Work to be completed
Print exactly those lines that run from the beginning of the data to the line bearing "U2 pin RST: none -> n14", inclusive.

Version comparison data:

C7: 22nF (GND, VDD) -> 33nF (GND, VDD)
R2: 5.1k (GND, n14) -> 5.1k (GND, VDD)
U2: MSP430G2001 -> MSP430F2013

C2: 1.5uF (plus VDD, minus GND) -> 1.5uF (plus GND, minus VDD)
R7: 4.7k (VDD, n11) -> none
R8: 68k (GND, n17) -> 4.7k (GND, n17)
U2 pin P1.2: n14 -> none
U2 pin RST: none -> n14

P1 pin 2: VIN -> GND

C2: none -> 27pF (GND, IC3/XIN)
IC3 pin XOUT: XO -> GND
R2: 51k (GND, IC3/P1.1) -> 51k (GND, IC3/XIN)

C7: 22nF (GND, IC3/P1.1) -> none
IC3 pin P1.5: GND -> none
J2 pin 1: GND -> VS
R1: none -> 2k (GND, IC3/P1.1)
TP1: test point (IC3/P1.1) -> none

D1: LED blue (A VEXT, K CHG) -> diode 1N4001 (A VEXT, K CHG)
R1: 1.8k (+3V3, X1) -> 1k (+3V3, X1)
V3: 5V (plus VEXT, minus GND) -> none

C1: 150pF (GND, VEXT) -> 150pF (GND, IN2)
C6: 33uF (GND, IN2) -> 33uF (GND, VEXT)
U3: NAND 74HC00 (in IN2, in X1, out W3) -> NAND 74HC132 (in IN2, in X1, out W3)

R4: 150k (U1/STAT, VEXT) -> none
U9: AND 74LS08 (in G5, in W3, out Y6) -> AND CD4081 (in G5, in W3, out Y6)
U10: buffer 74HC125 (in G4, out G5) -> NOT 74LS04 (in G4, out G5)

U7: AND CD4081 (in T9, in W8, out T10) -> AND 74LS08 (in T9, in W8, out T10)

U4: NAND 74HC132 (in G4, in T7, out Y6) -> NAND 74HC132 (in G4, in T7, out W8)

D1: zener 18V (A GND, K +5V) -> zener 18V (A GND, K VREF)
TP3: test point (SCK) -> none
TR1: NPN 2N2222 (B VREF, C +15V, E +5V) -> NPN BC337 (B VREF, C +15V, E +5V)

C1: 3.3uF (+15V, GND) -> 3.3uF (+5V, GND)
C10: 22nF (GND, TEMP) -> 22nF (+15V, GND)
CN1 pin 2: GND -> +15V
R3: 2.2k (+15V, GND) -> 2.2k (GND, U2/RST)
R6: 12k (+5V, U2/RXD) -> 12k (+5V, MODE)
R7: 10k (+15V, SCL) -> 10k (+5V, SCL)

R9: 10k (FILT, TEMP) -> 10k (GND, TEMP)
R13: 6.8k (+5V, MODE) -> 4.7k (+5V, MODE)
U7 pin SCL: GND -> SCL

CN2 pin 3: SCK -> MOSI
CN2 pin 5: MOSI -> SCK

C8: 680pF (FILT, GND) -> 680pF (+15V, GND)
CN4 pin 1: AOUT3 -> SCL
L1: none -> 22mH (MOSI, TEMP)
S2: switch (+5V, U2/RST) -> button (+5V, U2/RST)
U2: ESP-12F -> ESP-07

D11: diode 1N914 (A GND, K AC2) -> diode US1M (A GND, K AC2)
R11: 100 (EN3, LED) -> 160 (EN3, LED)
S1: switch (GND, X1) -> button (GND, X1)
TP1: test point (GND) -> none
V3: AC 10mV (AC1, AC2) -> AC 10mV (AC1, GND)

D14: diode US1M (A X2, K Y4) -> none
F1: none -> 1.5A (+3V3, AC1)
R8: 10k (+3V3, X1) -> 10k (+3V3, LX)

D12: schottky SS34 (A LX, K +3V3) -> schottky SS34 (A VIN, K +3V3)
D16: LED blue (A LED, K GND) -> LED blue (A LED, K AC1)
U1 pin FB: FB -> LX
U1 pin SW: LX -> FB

Task response
C7: 22nF (GND, VDD) -> 33nF (GND, VDD)
R2: 5.1k (GND, n14) -> 5.1k (GND, VDD)
U2: MSP430G2001 -> MSP430F2013

C2: 1.5uF (plus VDD, minus GND) -> 1.5uF (plus GND, minus VDD)
R7: 4.7k (VDD, n11) -> none
R8: 68k (GND, n17) -> 4.7k (GND, n17)
U2 pin P1.2: n14 -> none
U2 pin RST: none -> n14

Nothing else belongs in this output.